| About this exercise |
Repeat each of the stored items below verbatim, omitting the pictures from your reply.

[[ Data, beginning ]]

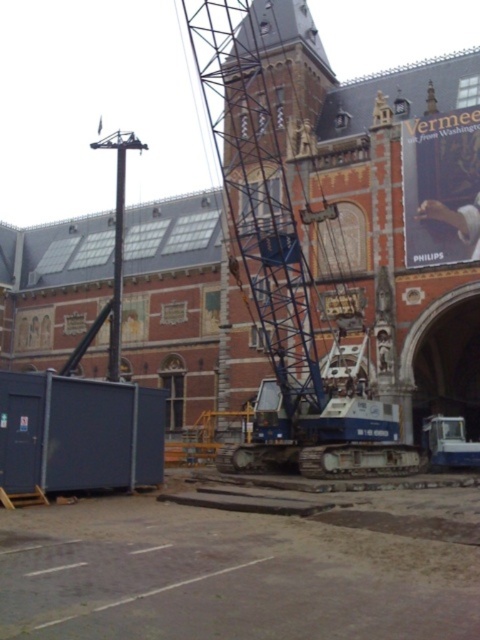
Which is more to the left, metallic blue container at lower left or metallic blue crane at center?

metallic blue container at lower left

Between metallic blue container at lower left and metallic blue crane at center, which one is positioned lower?

metallic blue crane at center is below.

What are the coordinates of `metallic blue container at lower left` in the screenshot? It's located at (79, 433).

Consider the image. Does blue metallic crane at center have a smaller size compared to metallic blue container at lower left?

Actually, blue metallic crane at center might be larger than metallic blue container at lower left.

The width and height of the screenshot is (480, 640). Identify the location of blue metallic crane at center. (284, 280).

The width and height of the screenshot is (480, 640). Describe the element at coordinates (284, 280) in the screenshot. I see `blue metallic crane at center` at that location.

Can you confirm if blue metallic crane at center is positioned above metallic blue crane at center?

Indeed, blue metallic crane at center is positioned over metallic blue crane at center.

This screenshot has width=480, height=640. What are the coordinates of `blue metallic crane at center` in the screenshot? It's located at (284, 280).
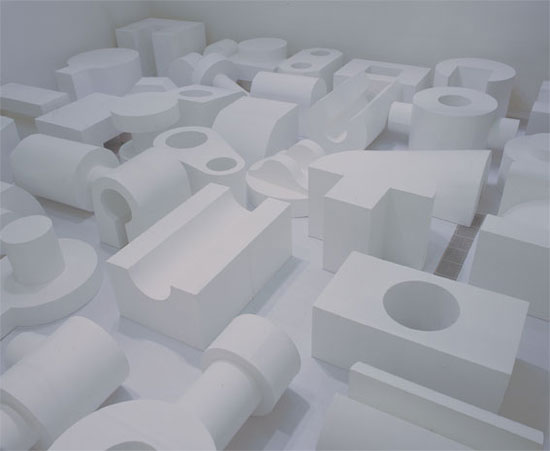
This screenshot has width=550, height=451. What are the coordinates of `wall` in the screenshot? It's located at (407, 35).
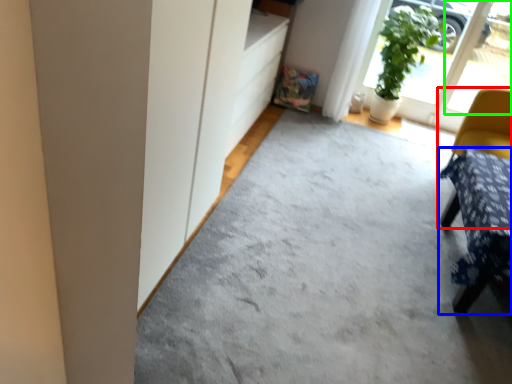
Question: Considering the real-world distances, which object is closest to chair (highlighted by a red box)? furniture (highlighted by a blue box) or window (highlighted by a green box).

Choices:
 (A) furniture
 (B) window

Answer: (A)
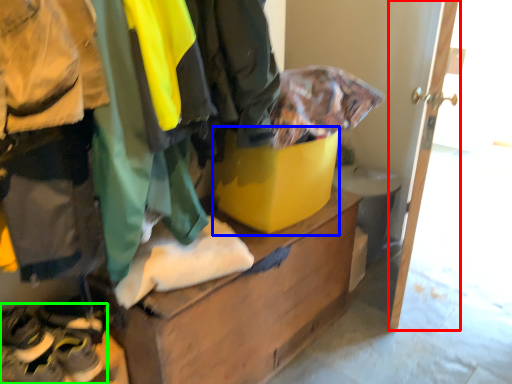
Question: Which is farther away from door (highlighted by a red box)? cardboard box (highlighted by a blue box) or footwear (highlighted by a green box)?

Choices:
 (A) cardboard box
 (B) footwear

Answer: (B)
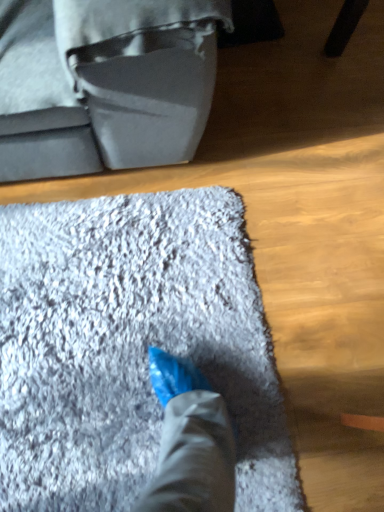
You are a GUI agent. You are given a task and a screenshot of the screen. Output one action in this format:
    pyautogui.click(x=<x>, y=<y>)
    Task: Click on the gray shaggy bath mat at center
    The image size is (384, 512).
    Given the screenshot: What is the action you would take?
    pyautogui.click(x=129, y=347)

This screenshot has width=384, height=512. What do you see at coordinates (129, 347) in the screenshot?
I see `gray shaggy bath mat at center` at bounding box center [129, 347].

Identify the location of gray shaggy bath mat at center. (129, 347).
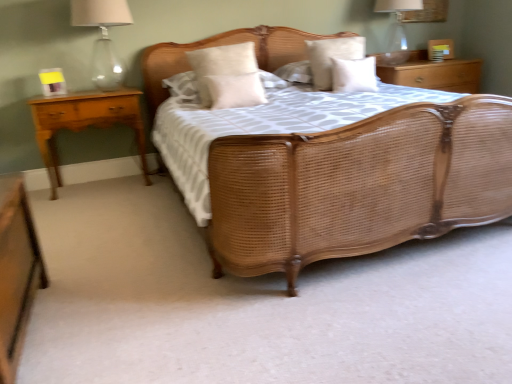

[[ Data, end ]]

| Answer area |
Which is more to the left, metallic blue container at lower left or metallic blue crane at center?

metallic blue container at lower left

Between metallic blue container at lower left and metallic blue crane at center, which one is positioned lower?

metallic blue crane at center is below.

What are the coordinates of `metallic blue container at lower left` in the screenshot? It's located at (79, 433).

Consider the image. Does blue metallic crane at center have a smaller size compared to metallic blue container at lower left?

Actually, blue metallic crane at center might be larger than metallic blue container at lower left.

The width and height of the screenshot is (480, 640). Identify the location of blue metallic crane at center. (284, 280).

The width and height of the screenshot is (480, 640). Describe the element at coordinates (284, 280) in the screenshot. I see `blue metallic crane at center` at that location.

Can you confirm if blue metallic crane at center is positioned above metallic blue crane at center?

Indeed, blue metallic crane at center is positioned over metallic blue crane at center.

This screenshot has width=480, height=640. What are the coordinates of `blue metallic crane at center` in the screenshot? It's located at (284, 280).
This screenshot has width=550, height=451. What are the coordinates of `wall` in the screenshot? It's located at (407, 35).
Question: Considering the real-world distances, which object is closest to chair (highlighted by a red box)? furniture (highlighted by a blue box) or window (highlighted by a green box).

Choices:
 (A) furniture
 (B) window

Answer: (A)
Question: Which is farther away from door (highlighted by a red box)? cardboard box (highlighted by a blue box) or footwear (highlighted by a green box)?

Choices:
 (A) cardboard box
 (B) footwear

Answer: (B)
You are a GUI agent. You are given a task and a screenshot of the screen. Output one action in this format:
    pyautogui.click(x=<x>, y=<y>)
    Task: Click on the gray shaggy bath mat at center
    The image size is (384, 512).
    Given the screenshot: What is the action you would take?
    pyautogui.click(x=129, y=347)

This screenshot has width=384, height=512. What do you see at coordinates (129, 347) in the screenshot?
I see `gray shaggy bath mat at center` at bounding box center [129, 347].

Identify the location of gray shaggy bath mat at center. (129, 347).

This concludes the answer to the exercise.